### [Supplied data]
-- -- --
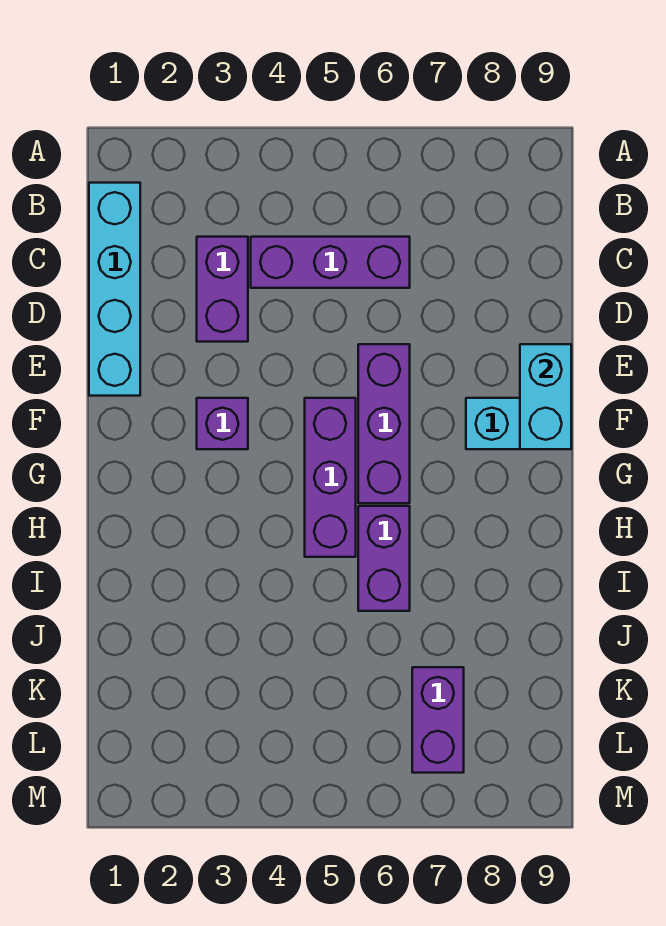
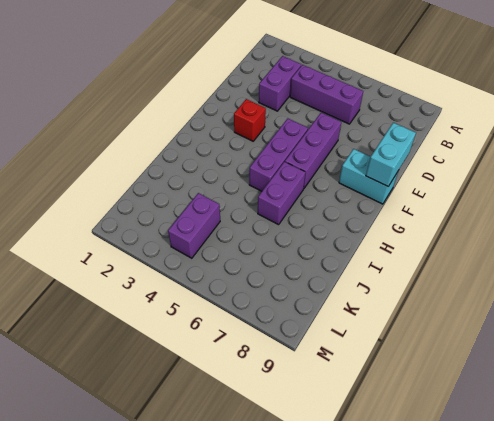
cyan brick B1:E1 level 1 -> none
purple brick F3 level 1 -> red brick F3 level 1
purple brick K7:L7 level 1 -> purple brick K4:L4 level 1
-- -- --
### [Work instructions]
Copy out the listing above exactly, and keep the pictures out of it.

### [Your solution]
cyan brick B1:E1 level 1 -> none
purple brick F3 level 1 -> red brick F3 level 1
purple brick K7:L7 level 1 -> purple brick K4:L4 level 1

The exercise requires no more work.